▸ **Task requirements**
For the listing below, output exactly the lines from the line with "old: lamp/jet-black" up to and including the line with "second_place: [487, 34, 587, 195]", and no other lines.

▸ **Material to process**
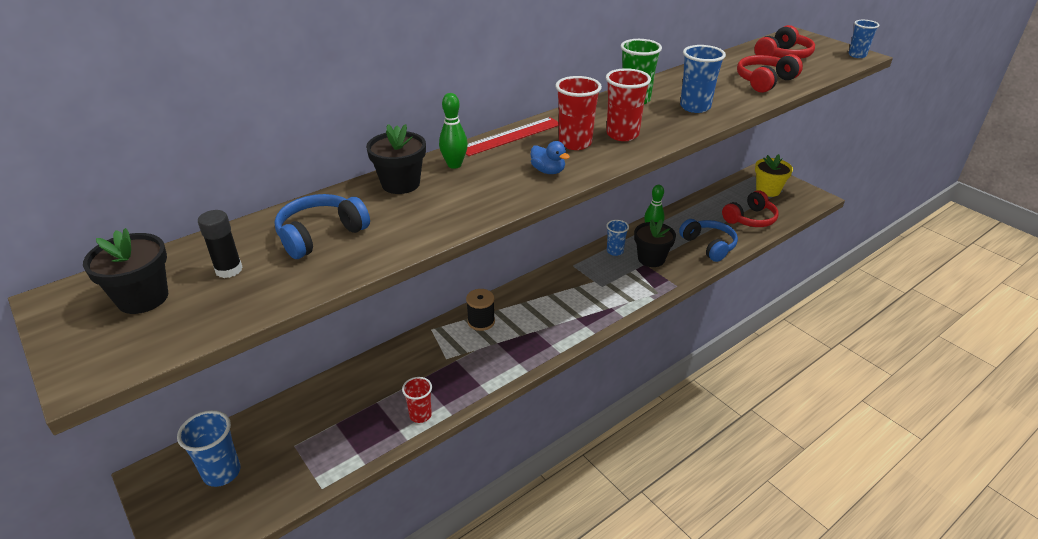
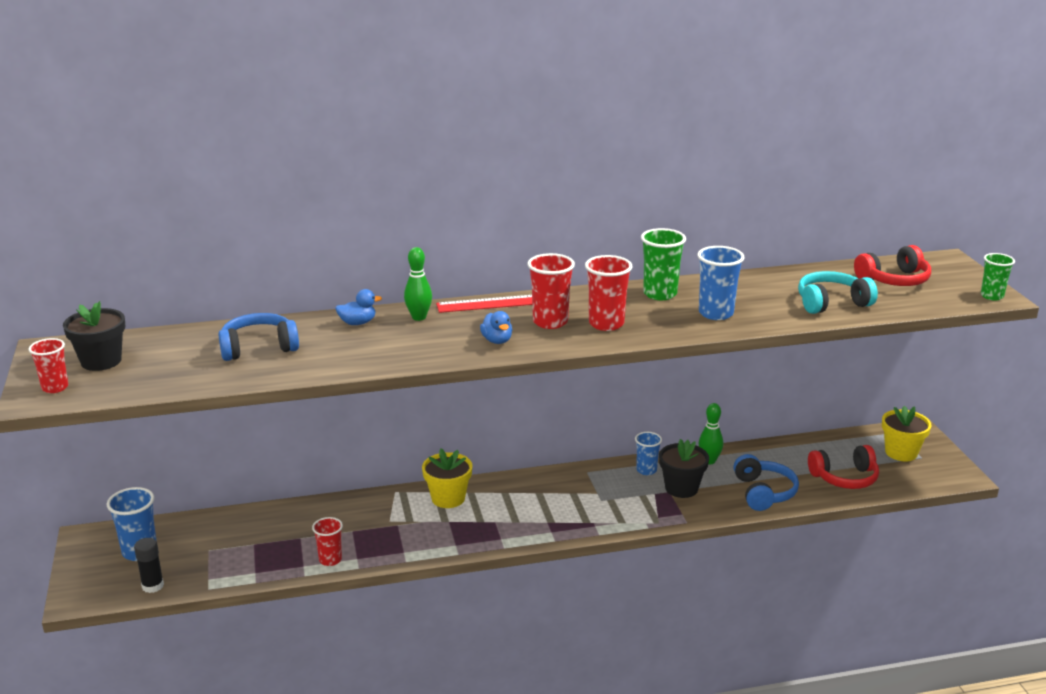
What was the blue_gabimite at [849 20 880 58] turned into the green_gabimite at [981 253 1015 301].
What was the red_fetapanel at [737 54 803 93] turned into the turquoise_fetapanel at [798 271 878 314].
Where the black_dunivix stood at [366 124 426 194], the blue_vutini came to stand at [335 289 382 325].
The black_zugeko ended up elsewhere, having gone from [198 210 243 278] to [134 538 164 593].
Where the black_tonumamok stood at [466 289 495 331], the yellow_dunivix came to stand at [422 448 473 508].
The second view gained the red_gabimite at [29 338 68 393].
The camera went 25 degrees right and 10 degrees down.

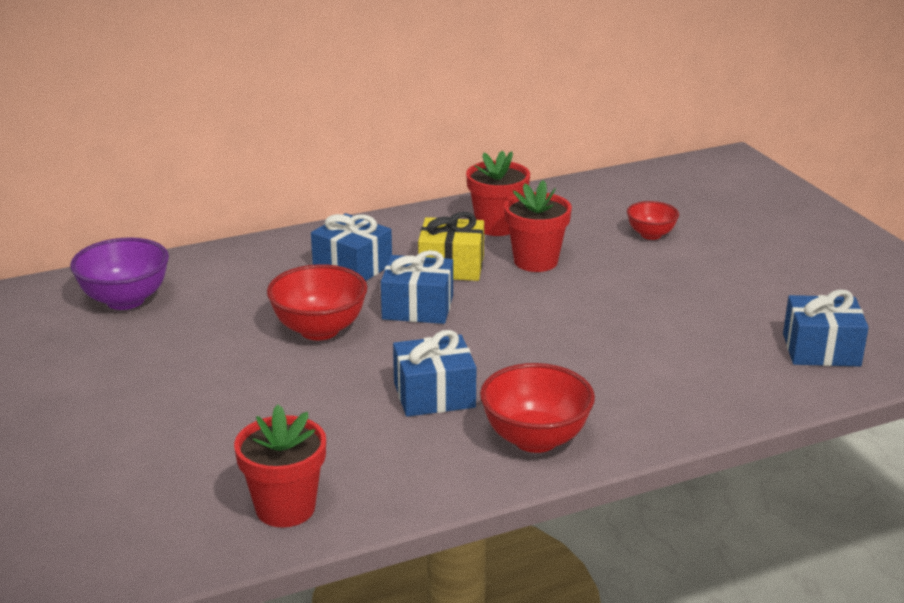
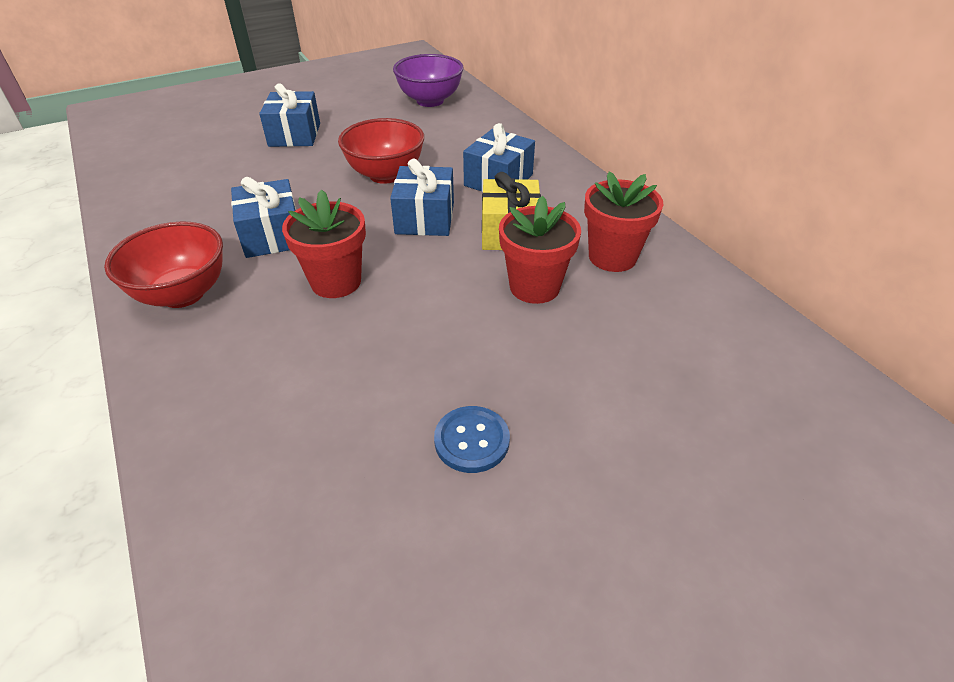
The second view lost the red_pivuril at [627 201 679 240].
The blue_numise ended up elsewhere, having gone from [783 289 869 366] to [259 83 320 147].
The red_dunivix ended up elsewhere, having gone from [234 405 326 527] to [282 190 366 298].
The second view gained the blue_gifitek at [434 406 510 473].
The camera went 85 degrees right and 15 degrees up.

--

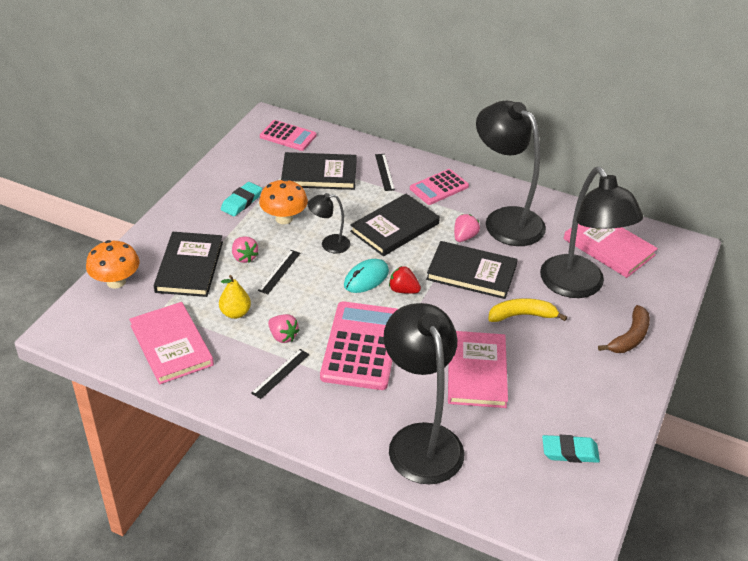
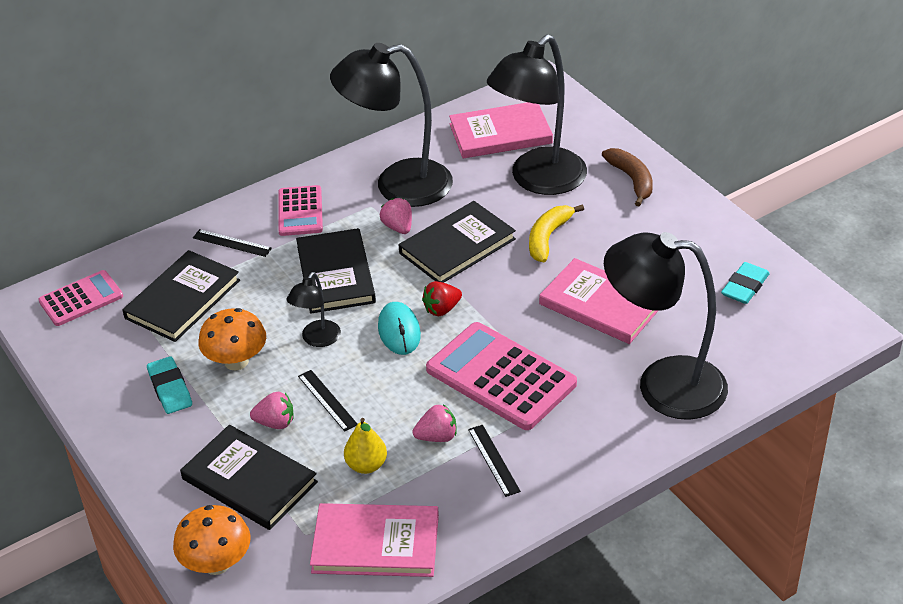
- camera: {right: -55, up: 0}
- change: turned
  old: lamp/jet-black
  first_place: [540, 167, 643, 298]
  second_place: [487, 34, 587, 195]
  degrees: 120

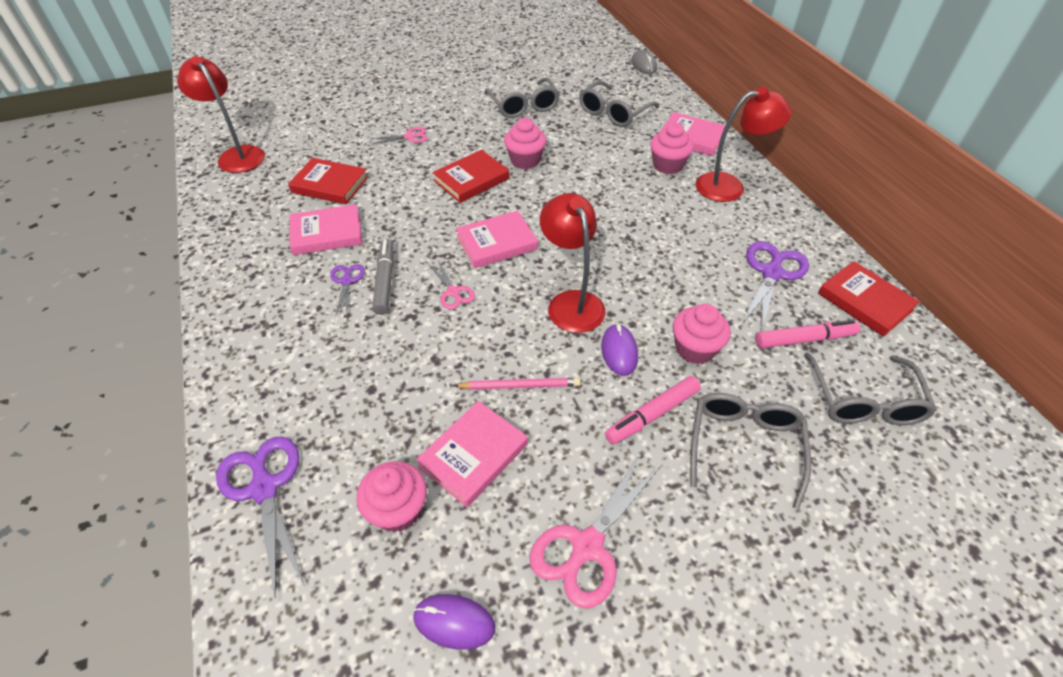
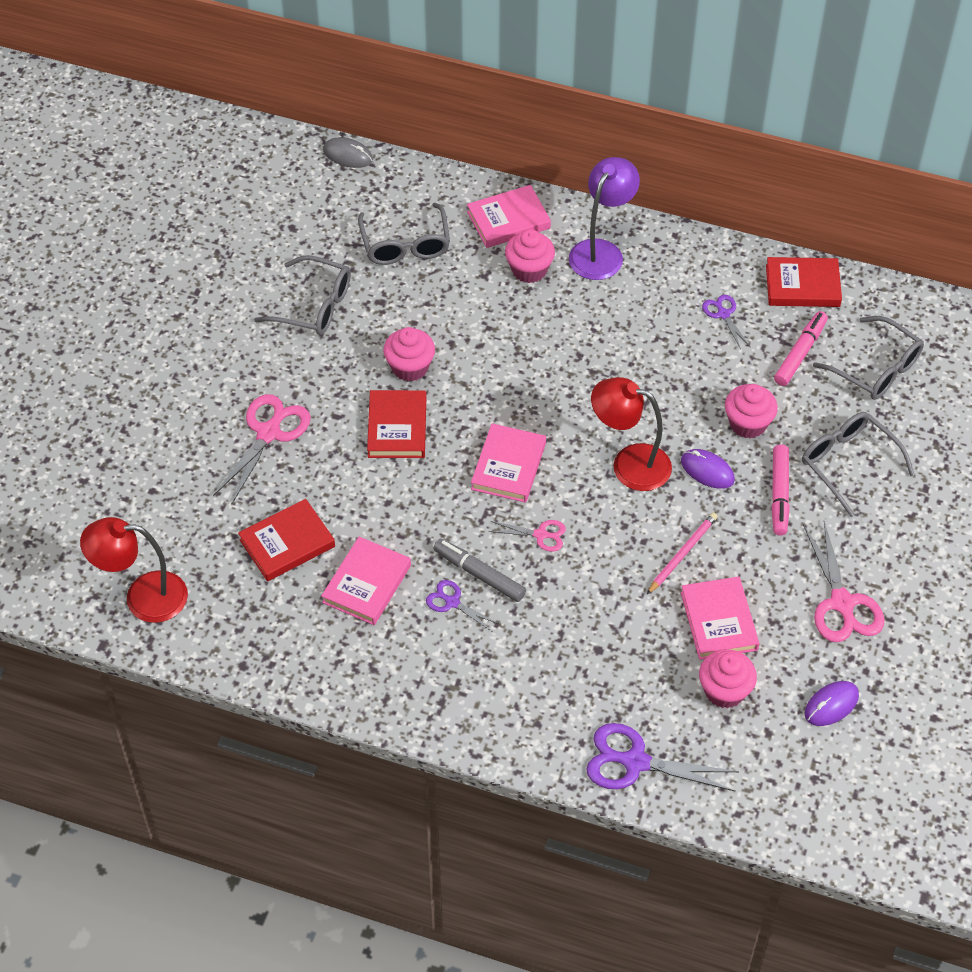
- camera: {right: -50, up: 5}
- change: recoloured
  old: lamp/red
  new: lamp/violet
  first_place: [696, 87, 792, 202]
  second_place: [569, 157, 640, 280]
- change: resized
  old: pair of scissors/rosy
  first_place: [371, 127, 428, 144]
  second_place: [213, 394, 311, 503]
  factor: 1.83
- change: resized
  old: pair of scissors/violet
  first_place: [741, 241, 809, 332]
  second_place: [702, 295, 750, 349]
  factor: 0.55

* * *

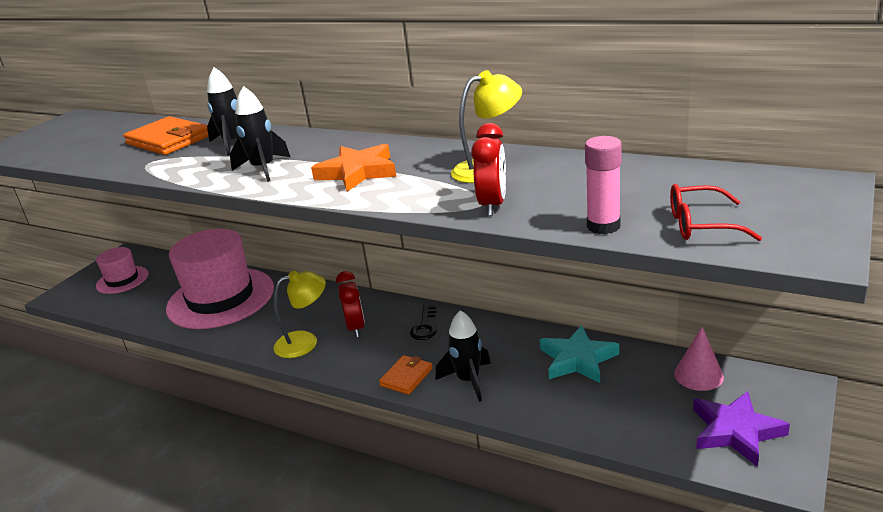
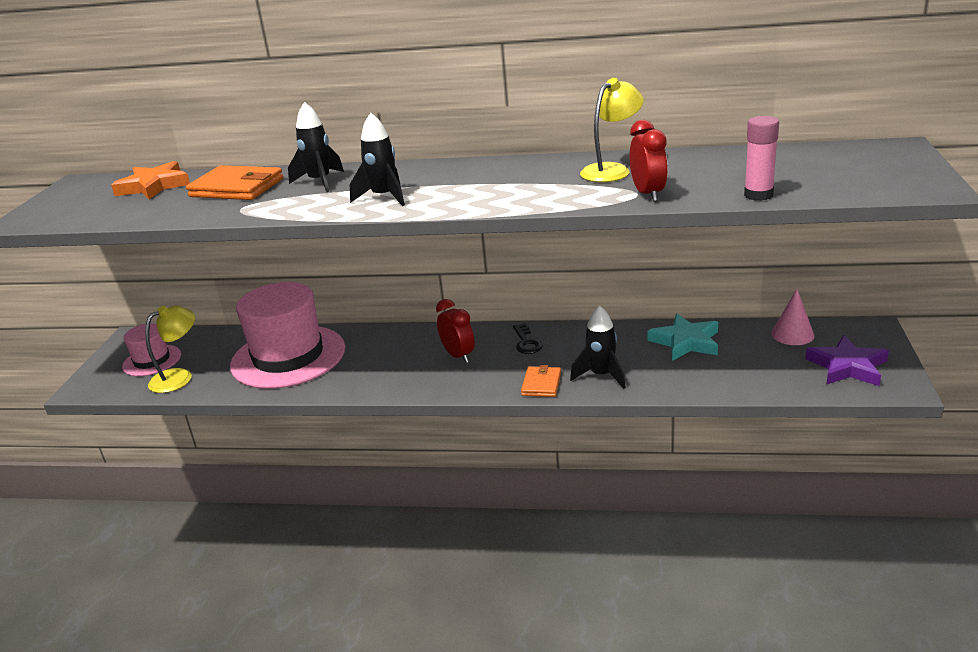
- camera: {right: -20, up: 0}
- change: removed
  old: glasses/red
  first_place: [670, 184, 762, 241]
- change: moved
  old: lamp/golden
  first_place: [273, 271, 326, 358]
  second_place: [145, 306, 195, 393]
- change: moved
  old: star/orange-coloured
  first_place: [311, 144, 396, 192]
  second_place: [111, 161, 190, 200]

▸ **The completed task**
  old: lamp/jet-black
  first_place: [540, 167, 643, 298]
  second_place: [487, 34, 587, 195]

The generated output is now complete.